TASK TO COMPLETE |
From the data below, please reproduce exactly everything from the line that contains "shifted | marchewka" down to the line that contains "repainted | puchar", with both ends included.

RECORDS SHOWN |
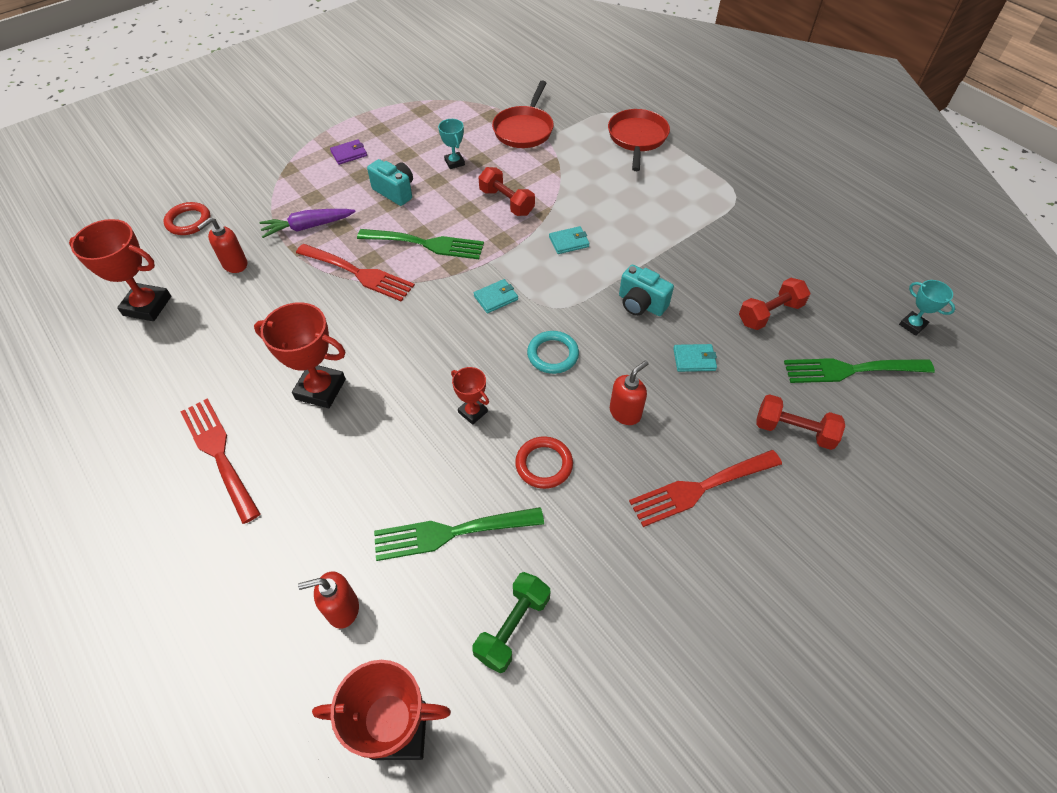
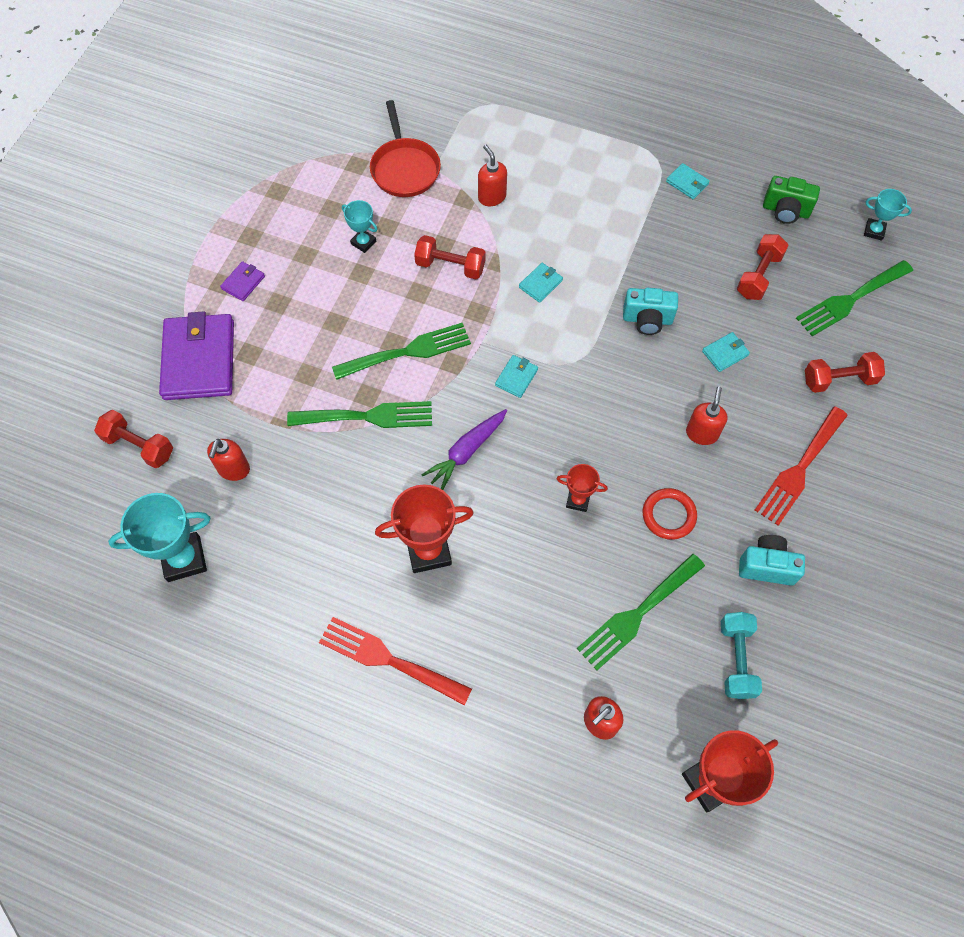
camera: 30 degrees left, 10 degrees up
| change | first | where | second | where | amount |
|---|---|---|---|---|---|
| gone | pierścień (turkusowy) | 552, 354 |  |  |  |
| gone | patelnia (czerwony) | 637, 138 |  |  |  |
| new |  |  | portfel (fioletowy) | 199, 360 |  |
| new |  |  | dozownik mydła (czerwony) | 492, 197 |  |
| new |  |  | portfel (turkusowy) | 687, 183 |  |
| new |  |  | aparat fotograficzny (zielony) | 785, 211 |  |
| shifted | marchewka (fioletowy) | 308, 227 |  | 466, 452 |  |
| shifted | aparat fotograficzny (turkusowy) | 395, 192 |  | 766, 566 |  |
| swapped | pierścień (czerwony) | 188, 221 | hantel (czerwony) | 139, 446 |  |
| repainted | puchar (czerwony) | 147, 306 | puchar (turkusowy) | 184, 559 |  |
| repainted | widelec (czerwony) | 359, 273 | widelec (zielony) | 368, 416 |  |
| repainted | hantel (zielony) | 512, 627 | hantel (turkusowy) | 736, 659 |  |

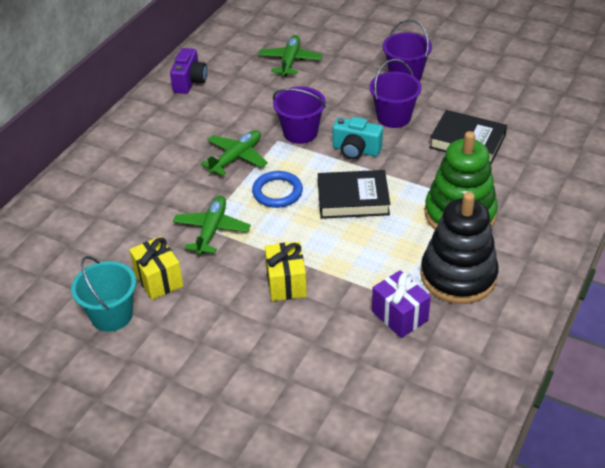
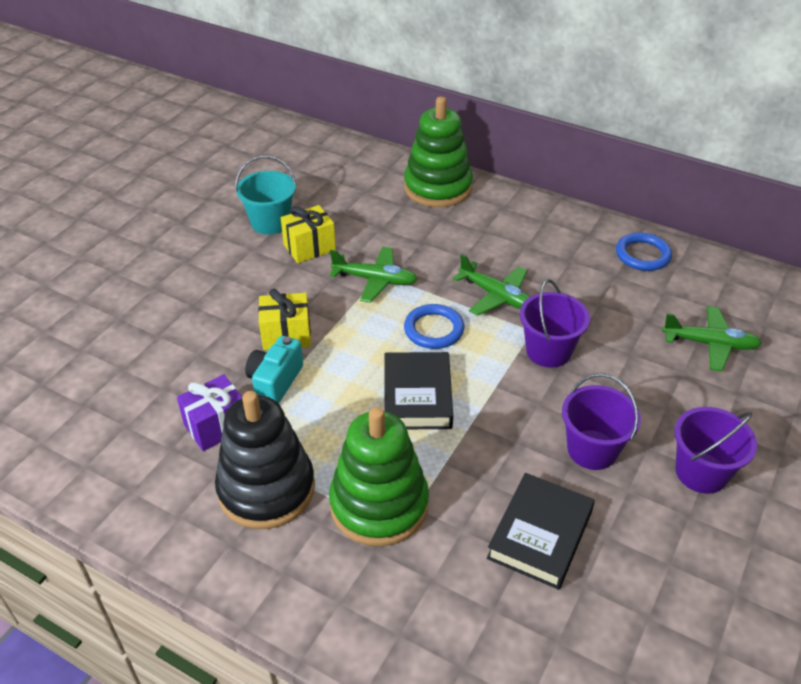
camera: 90 degrees right, 0 degrees up
| change | first | where | second | where | amount |
|---|---|---|---|---|---|
| new |  |  | zabawka nakładanka (zielony) | 438, 188 |  |
| shifted | aparat fotograficzny (turkusowy) | 356, 150 |  | 275, 382 |  |
| swapped | aparat fotograficzny (fioletowy) | 190, 81 | pierścień (niebieski) | 642, 255 |  |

TASK OUTPUT |
| shifted | marchewka (fioletowy) | 308, 227 |  | 466, 452 |  |
| shifted | aparat fotograficzny (turkusowy) | 395, 192 |  | 766, 566 |  |
| swapped | pierścień (czerwony) | 188, 221 | hantel (czerwony) | 139, 446 |  |
| repainted | puchar (czerwony) | 147, 306 | puchar (turkusowy) | 184, 559 |  |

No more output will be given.